Work request: Output every line below without omitting or altering anything.

Data supplied:
· · ·
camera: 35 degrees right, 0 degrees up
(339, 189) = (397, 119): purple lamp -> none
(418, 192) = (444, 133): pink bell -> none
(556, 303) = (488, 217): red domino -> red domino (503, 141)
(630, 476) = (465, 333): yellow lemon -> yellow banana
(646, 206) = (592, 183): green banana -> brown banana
· · ·
Answer section:
camera: 35 degrees right, 0 degrees up
(339, 189) = (397, 119): purple lamp -> none
(418, 192) = (444, 133): pink bell -> none
(556, 303) = (488, 217): red domino -> red domino (503, 141)
(630, 476) = (465, 333): yellow lemon -> yellow banana
(646, 206) = (592, 183): green banana -> brown banana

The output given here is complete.